ACTIVITY ::
For the material below, return exactly the lines starting at the line containing "SD3: TF-card -> SD-SPI" and ending at the line containing "IR2 pin OUT: D7 -> D8", both ends included, and no others.

---

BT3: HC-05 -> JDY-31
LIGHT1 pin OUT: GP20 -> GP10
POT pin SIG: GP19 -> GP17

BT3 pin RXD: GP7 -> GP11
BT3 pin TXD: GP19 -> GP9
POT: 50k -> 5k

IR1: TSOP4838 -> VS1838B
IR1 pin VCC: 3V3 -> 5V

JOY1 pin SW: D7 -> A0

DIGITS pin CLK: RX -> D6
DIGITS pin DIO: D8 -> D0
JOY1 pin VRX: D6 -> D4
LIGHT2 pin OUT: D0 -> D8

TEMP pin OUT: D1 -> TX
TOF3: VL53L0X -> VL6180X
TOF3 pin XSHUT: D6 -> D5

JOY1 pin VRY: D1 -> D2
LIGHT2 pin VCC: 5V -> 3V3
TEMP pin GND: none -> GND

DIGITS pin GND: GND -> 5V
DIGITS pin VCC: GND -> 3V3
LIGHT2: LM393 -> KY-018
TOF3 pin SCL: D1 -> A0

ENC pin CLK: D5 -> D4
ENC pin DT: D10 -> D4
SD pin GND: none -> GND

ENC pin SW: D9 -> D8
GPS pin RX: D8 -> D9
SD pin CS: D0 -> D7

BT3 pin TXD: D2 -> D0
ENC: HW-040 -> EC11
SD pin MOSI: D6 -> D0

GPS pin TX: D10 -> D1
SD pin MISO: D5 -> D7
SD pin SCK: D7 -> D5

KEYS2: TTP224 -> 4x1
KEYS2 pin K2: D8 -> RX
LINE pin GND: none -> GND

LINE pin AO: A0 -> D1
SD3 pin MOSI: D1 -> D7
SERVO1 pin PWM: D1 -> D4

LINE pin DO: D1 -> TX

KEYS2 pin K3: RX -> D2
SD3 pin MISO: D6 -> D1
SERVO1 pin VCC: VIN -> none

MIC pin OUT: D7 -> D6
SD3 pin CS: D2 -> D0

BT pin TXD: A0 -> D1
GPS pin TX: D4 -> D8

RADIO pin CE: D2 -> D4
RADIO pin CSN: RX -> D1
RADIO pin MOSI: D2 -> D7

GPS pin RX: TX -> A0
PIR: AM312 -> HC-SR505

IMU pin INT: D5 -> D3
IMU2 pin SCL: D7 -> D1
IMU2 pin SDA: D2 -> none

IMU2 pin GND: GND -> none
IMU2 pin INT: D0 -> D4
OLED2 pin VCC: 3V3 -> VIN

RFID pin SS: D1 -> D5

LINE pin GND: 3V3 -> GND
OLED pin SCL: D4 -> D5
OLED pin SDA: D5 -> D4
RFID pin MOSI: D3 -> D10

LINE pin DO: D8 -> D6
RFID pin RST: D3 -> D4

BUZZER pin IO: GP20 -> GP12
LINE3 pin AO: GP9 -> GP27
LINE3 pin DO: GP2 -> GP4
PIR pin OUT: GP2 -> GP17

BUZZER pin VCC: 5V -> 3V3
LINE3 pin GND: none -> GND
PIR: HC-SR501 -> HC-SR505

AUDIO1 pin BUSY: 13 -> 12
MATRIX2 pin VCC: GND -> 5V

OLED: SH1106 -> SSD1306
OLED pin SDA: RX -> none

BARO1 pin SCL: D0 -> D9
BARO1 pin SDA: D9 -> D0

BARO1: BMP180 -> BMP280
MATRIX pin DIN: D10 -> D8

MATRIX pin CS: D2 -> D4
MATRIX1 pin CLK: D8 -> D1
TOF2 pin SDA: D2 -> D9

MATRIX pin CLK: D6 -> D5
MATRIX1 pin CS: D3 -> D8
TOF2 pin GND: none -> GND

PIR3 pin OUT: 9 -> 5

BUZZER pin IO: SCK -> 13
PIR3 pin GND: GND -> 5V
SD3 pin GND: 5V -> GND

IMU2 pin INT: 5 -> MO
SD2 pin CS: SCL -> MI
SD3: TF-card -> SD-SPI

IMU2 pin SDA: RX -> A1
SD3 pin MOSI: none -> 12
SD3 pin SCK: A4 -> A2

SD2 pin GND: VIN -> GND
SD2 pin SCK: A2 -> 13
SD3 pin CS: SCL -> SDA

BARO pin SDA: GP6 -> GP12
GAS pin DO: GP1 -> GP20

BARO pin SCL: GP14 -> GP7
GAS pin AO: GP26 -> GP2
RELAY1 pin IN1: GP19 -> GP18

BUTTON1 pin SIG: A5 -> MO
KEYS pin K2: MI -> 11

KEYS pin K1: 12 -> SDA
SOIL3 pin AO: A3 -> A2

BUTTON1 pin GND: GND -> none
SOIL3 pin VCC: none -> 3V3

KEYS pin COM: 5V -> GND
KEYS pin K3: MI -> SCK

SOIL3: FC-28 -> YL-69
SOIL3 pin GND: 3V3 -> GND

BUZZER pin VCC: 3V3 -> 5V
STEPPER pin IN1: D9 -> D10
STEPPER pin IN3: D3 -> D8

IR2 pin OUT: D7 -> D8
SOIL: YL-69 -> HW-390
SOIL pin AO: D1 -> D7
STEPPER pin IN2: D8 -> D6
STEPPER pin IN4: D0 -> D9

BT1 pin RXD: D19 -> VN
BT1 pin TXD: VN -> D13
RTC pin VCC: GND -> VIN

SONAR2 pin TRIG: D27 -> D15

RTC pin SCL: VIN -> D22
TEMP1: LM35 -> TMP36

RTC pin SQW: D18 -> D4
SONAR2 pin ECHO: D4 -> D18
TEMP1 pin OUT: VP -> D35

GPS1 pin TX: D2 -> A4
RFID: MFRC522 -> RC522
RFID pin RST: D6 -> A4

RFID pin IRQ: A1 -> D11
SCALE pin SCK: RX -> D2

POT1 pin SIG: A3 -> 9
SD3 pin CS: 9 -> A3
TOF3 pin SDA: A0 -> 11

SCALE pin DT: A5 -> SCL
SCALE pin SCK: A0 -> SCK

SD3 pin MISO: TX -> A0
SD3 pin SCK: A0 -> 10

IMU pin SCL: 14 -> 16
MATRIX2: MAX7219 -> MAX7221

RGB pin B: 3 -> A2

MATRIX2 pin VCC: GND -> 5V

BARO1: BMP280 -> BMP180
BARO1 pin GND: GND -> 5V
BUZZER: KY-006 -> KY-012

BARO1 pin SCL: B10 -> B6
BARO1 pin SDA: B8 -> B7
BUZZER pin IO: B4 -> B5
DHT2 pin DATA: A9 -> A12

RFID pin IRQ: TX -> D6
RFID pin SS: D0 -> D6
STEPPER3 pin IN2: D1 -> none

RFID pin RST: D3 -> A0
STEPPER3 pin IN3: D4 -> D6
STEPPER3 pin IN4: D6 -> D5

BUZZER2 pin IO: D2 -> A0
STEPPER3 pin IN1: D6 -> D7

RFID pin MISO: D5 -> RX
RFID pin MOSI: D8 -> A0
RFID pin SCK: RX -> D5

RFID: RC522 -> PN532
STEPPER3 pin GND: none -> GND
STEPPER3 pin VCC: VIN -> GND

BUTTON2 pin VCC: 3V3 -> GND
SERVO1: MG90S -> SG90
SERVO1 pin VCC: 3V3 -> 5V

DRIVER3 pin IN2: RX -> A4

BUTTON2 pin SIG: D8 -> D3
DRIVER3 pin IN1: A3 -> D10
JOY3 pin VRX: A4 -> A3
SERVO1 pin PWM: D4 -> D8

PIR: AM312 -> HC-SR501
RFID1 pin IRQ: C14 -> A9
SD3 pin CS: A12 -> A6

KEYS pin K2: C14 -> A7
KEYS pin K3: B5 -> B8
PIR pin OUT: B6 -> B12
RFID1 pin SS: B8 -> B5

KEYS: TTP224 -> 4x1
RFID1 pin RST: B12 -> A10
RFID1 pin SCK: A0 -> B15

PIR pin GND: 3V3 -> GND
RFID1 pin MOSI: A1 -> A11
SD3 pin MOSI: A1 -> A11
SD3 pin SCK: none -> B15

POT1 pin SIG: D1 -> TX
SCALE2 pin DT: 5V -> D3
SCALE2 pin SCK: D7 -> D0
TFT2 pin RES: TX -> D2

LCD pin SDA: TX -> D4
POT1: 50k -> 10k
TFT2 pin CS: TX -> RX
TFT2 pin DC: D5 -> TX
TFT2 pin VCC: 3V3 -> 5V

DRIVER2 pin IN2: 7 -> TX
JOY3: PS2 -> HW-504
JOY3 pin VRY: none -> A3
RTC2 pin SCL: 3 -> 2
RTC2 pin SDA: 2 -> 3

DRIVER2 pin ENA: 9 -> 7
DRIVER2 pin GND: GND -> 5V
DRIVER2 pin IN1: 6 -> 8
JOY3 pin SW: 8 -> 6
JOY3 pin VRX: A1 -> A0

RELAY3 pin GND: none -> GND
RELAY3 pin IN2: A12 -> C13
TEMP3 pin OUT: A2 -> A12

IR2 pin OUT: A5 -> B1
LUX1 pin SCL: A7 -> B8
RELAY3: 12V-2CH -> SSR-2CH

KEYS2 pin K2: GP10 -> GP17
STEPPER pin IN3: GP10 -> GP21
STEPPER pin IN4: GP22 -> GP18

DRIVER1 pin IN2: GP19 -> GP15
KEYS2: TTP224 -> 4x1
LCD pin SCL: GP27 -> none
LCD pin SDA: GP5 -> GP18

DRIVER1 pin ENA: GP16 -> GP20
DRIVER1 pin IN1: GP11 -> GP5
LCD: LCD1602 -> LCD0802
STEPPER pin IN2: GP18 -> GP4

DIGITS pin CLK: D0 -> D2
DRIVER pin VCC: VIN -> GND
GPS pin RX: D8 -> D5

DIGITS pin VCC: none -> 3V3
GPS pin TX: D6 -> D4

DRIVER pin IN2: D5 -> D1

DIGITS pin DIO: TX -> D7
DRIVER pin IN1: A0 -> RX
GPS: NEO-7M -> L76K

---

ANSWER TO THE PROBLEM ::
SD3: TF-card -> SD-SPI

IMU2 pin SDA: RX -> A1
SD3 pin MOSI: none -> 12
SD3 pin SCK: A4 -> A2

SD2 pin GND: VIN -> GND
SD2 pin SCK: A2 -> 13
SD3 pin CS: SCL -> SDA

BARO pin SDA: GP6 -> GP12
GAS pin DO: GP1 -> GP20

BARO pin SCL: GP14 -> GP7
GAS pin AO: GP26 -> GP2
RELAY1 pin IN1: GP19 -> GP18

BUTTON1 pin SIG: A5 -> MO
KEYS pin K2: MI -> 11

KEYS pin K1: 12 -> SDA
SOIL3 pin AO: A3 -> A2

BUTTON1 pin GND: GND -> none
SOIL3 pin VCC: none -> 3V3

KEYS pin COM: 5V -> GND
KEYS pin K3: MI -> SCK

SOIL3: FC-28 -> YL-69
SOIL3 pin GND: 3V3 -> GND

BUZZER pin VCC: 3V3 -> 5V
STEPPER pin IN1: D9 -> D10
STEPPER pin IN3: D3 -> D8

IR2 pin OUT: D7 -> D8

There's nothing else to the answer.